BEGIN

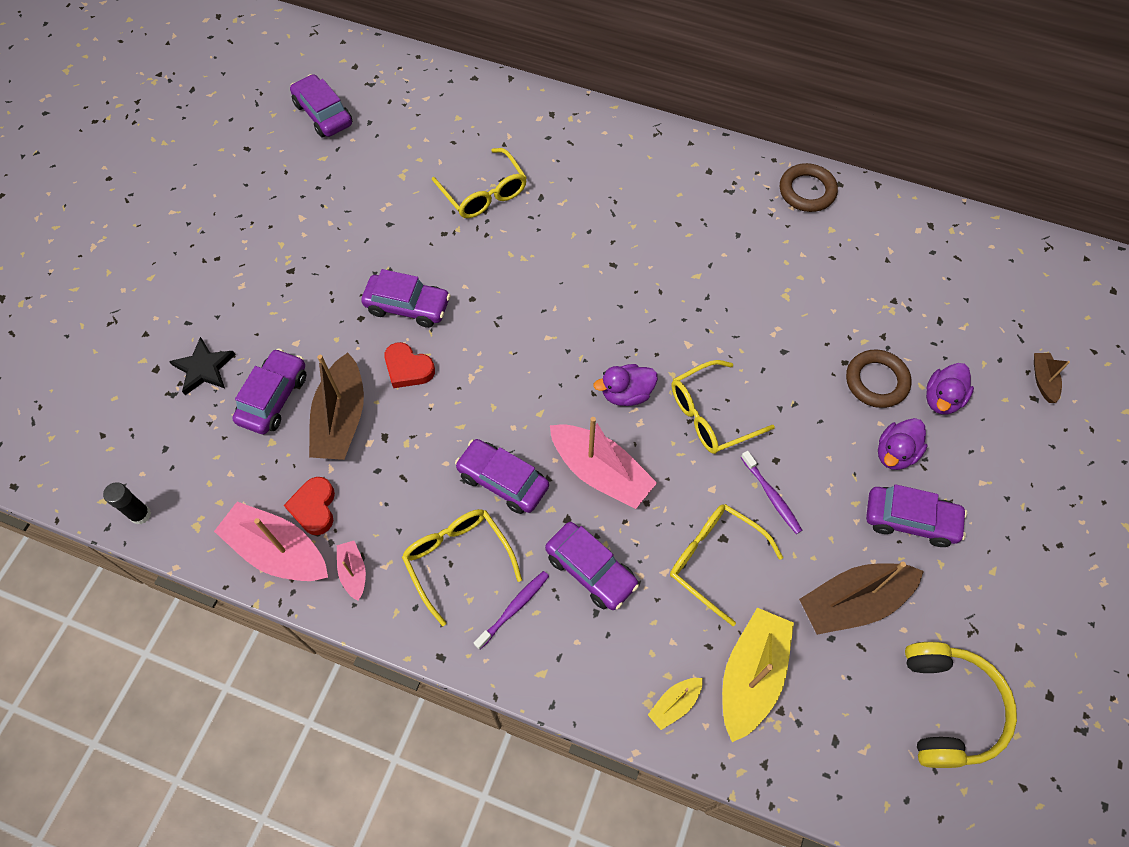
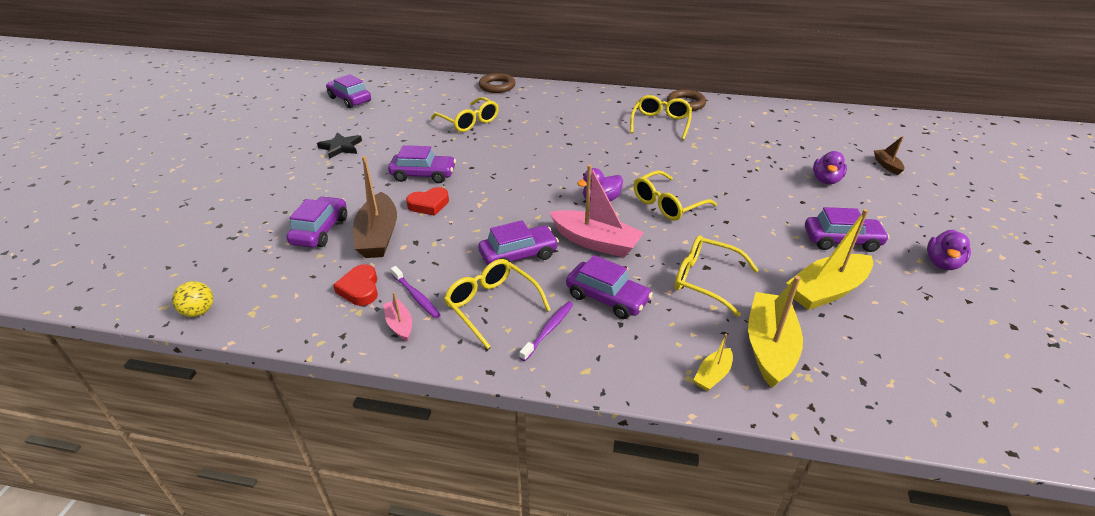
camera: 10 degrees left, 25 degrees down
black glue stick [103,483,151,524] -> yellow ball [172,281,213,317]
black star [169,337,235,395] -> black star moved to [317,132,362,159]
pink boat [214,502,328,581] -> none
red heart [384,342,435,388] -> red heart turned 45 degrees counterclockwise [406,187,449,216]
purple car [455,439,549,514] -> purple car turned 135 degrees clockwise [478,220,559,266]
purple toothbrush [741,451,802,534] -> purple toothbrush moved to [391,266,440,319]
brown boat [799,562,924,635] -> yellow boat [786,209,873,310]
brown ring [846,350,912,408] -> brown ring moved to [479,73,515,93]
purple duck [878,418,928,470] -> purple duck moved to [927,230,971,270]
yellow headphones [905,642,1017,768] -> none
none -> yellow glasses [630,95,692,140]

END

-- Exercise description --
Nothing but the exact text of the records should appear in your answer, with no pictures. Please write it out.

-- Reply to the exercise --
camera: 10 degrees left, 25 degrees down
black glue stick [103,483,151,524] -> yellow ball [172,281,213,317]
black star [169,337,235,395] -> black star moved to [317,132,362,159]
pink boat [214,502,328,581] -> none
red heart [384,342,435,388] -> red heart turned 45 degrees counterclockwise [406,187,449,216]
purple car [455,439,549,514] -> purple car turned 135 degrees clockwise [478,220,559,266]
purple toothbrush [741,451,802,534] -> purple toothbrush moved to [391,266,440,319]
brown boat [799,562,924,635] -> yellow boat [786,209,873,310]
brown ring [846,350,912,408] -> brown ring moved to [479,73,515,93]
purple duck [878,418,928,470] -> purple duck moved to [927,230,971,270]
yellow headphones [905,642,1017,768] -> none
none -> yellow glasses [630,95,692,140]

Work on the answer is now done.